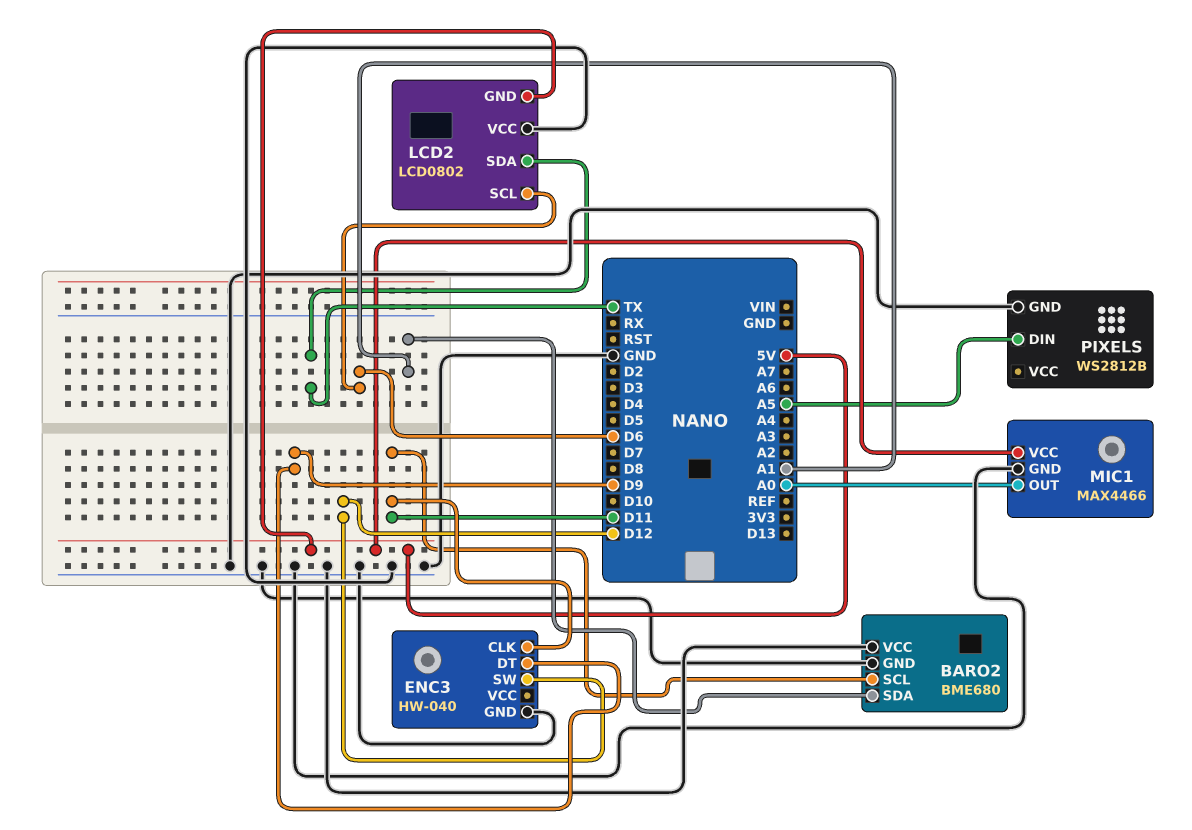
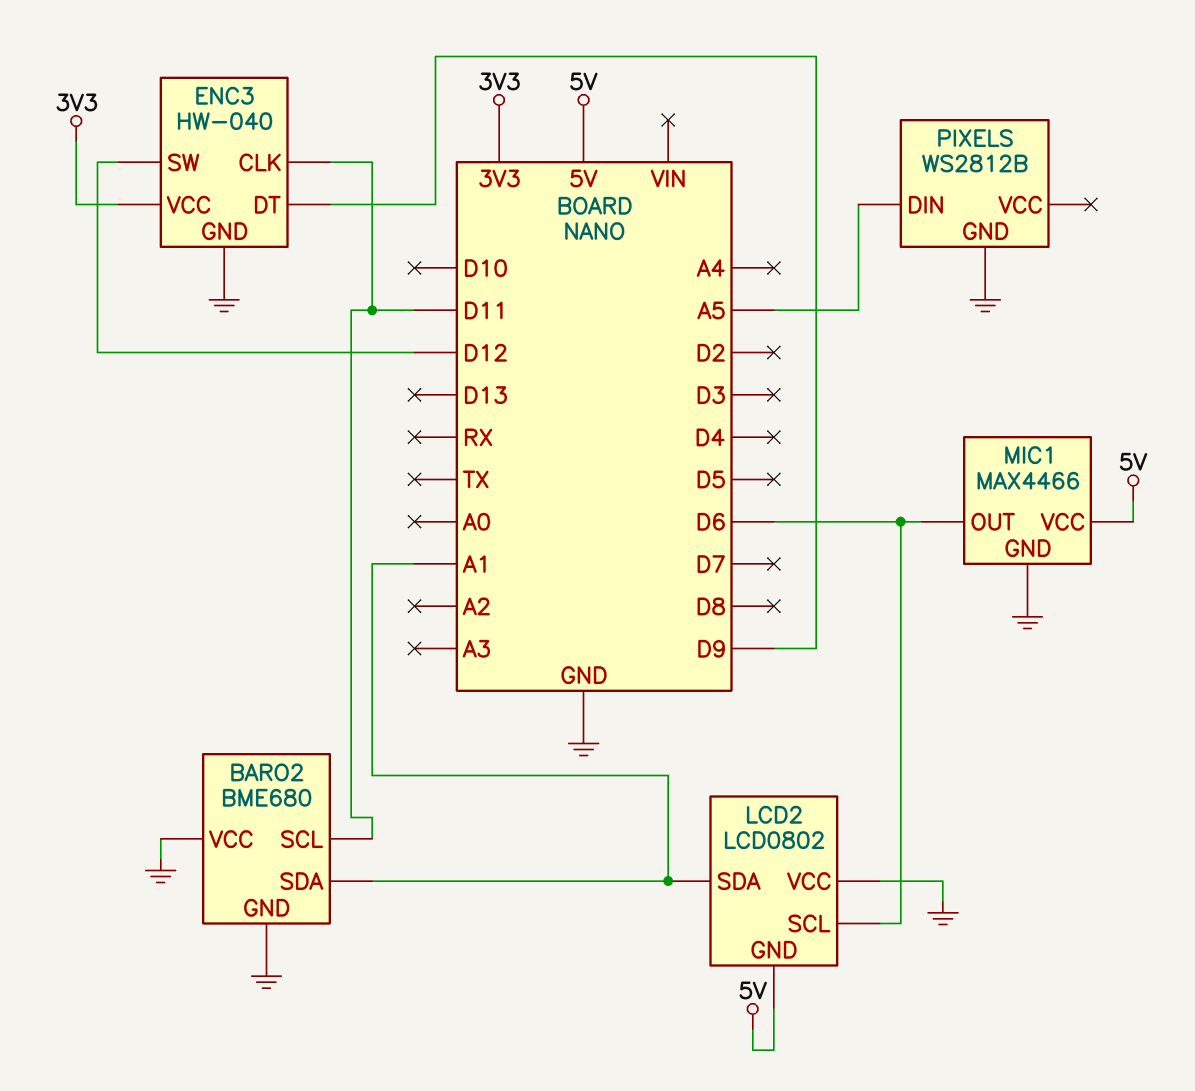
ENC3 pin VCC: none -> 3V3
LCD2 pin SDA: TX -> A1
MIC1 pin OUT: A0 -> D6

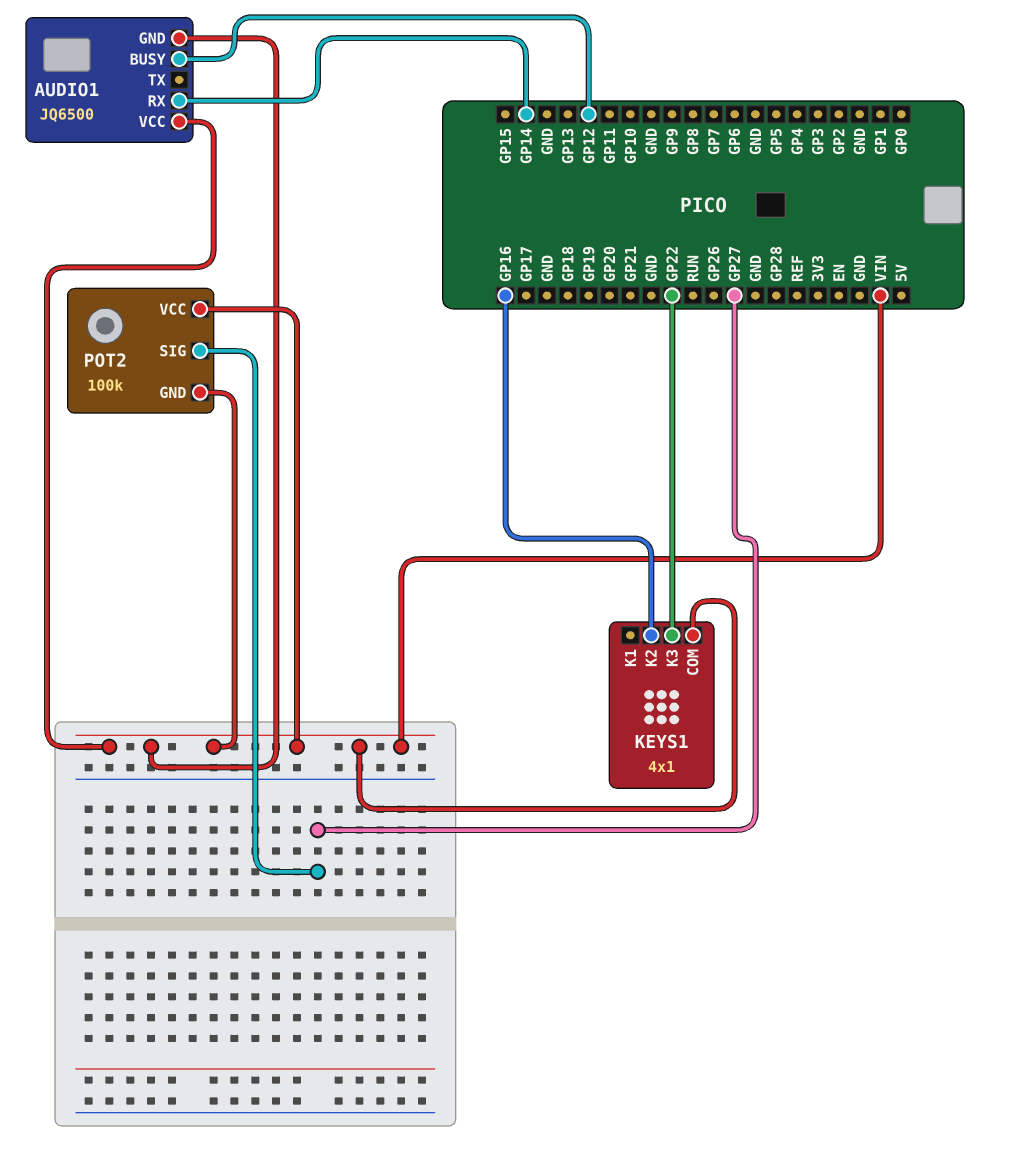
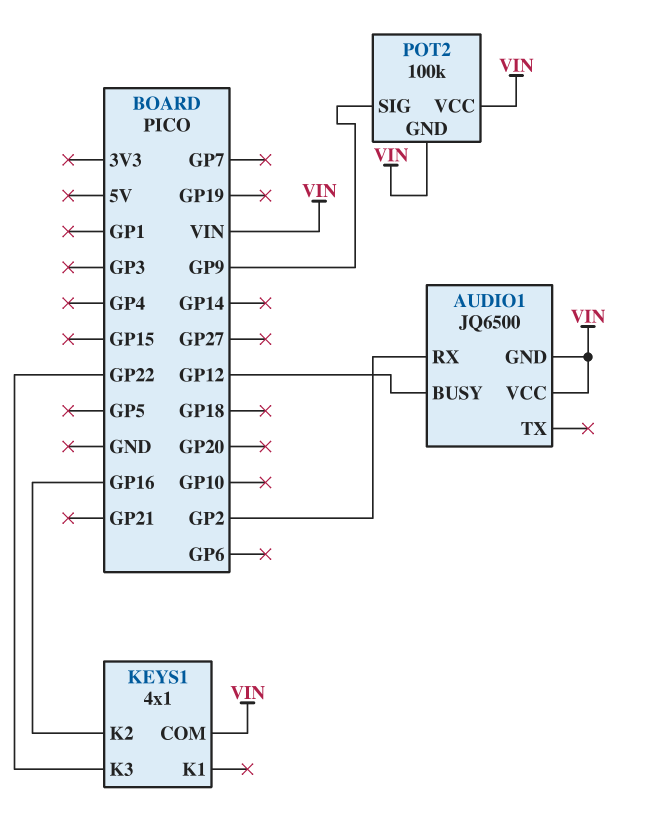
AUDIO1 pin RX: GP14 -> GP2
POT2 pin SIG: GP27 -> GP9

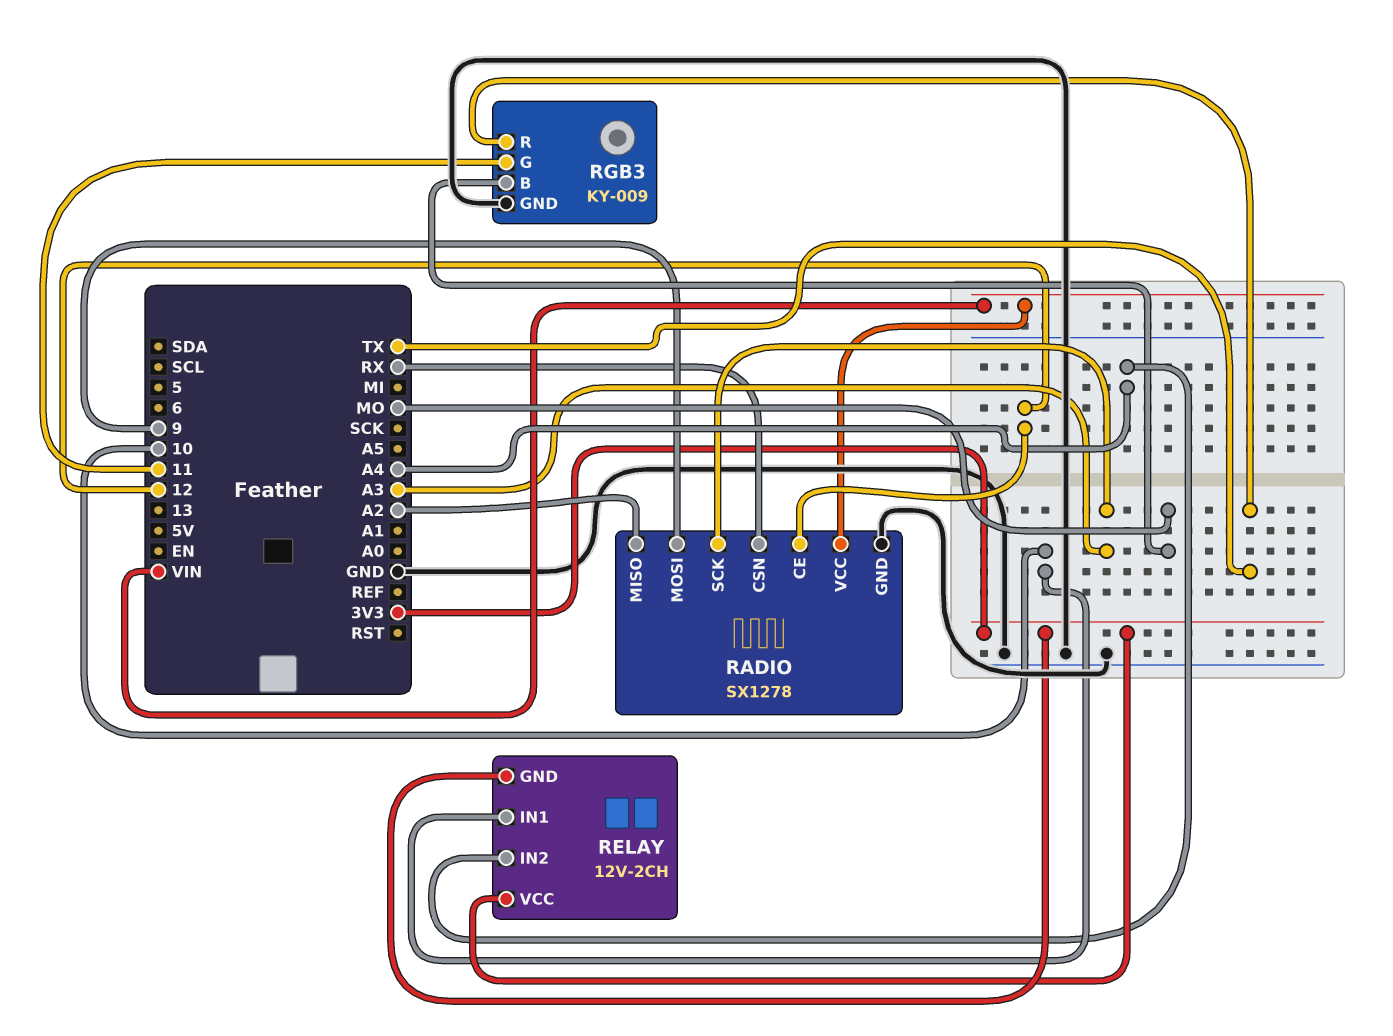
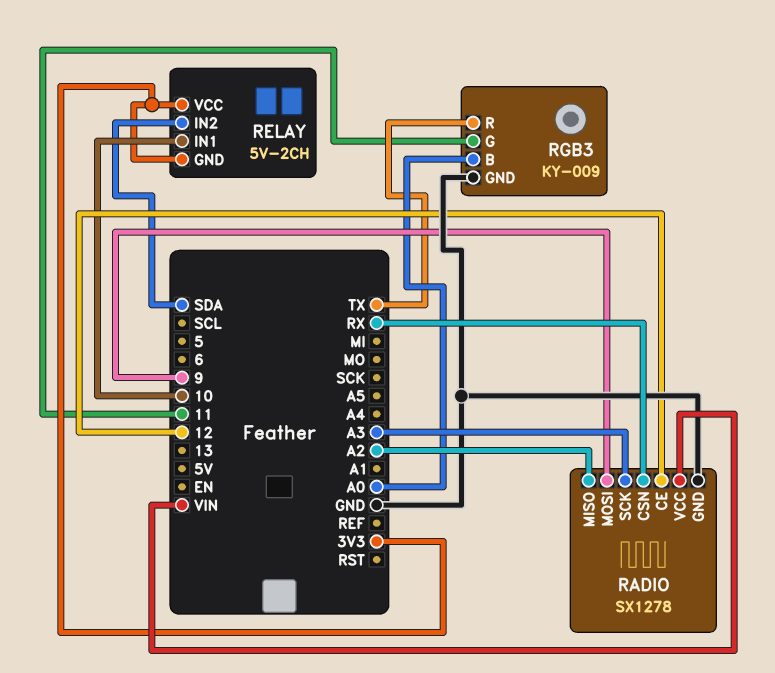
RELAY: 12V-2CH -> 5V-2CH
RELAY pin IN2: A4 -> SDA
RGB3 pin B: MO -> A0

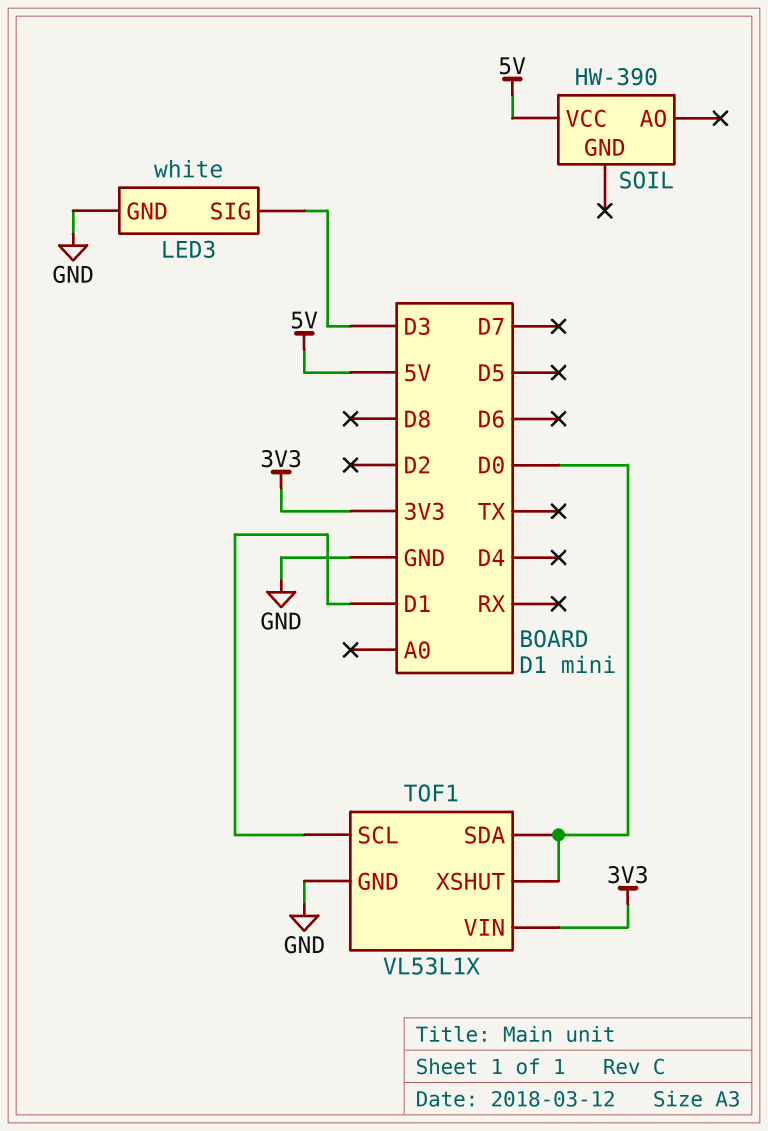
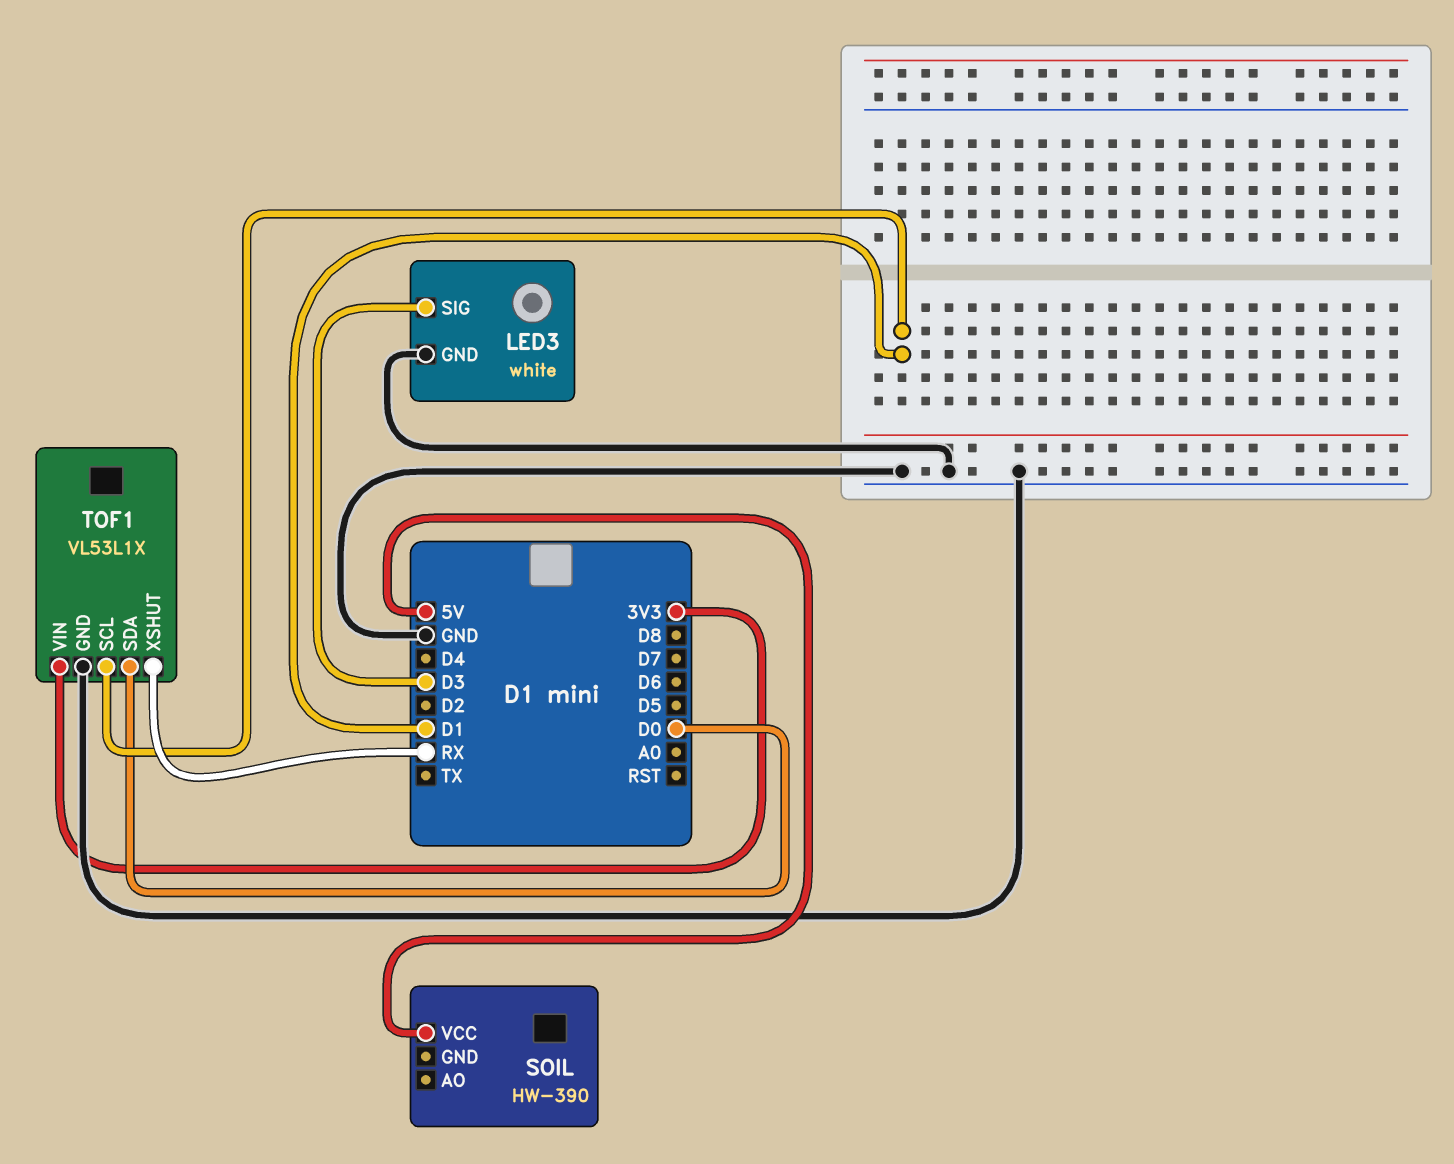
TOF1 pin XSHUT: D0 -> RX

--*--

▶ YOUR INSTRUCTIONS
Without the pictures, transcribe the listing above exactly.

▶ SOLUTION TO THE EXERCISE
ENC3 pin VCC: none -> 3V3
LCD2 pin SDA: TX -> A1
MIC1 pin OUT: A0 -> D6

AUDIO1 pin RX: GP14 -> GP2
POT2 pin SIG: GP27 -> GP9

RELAY: 12V-2CH -> 5V-2CH
RELAY pin IN2: A4 -> SDA
RGB3 pin B: MO -> A0

TOF1 pin XSHUT: D0 -> RX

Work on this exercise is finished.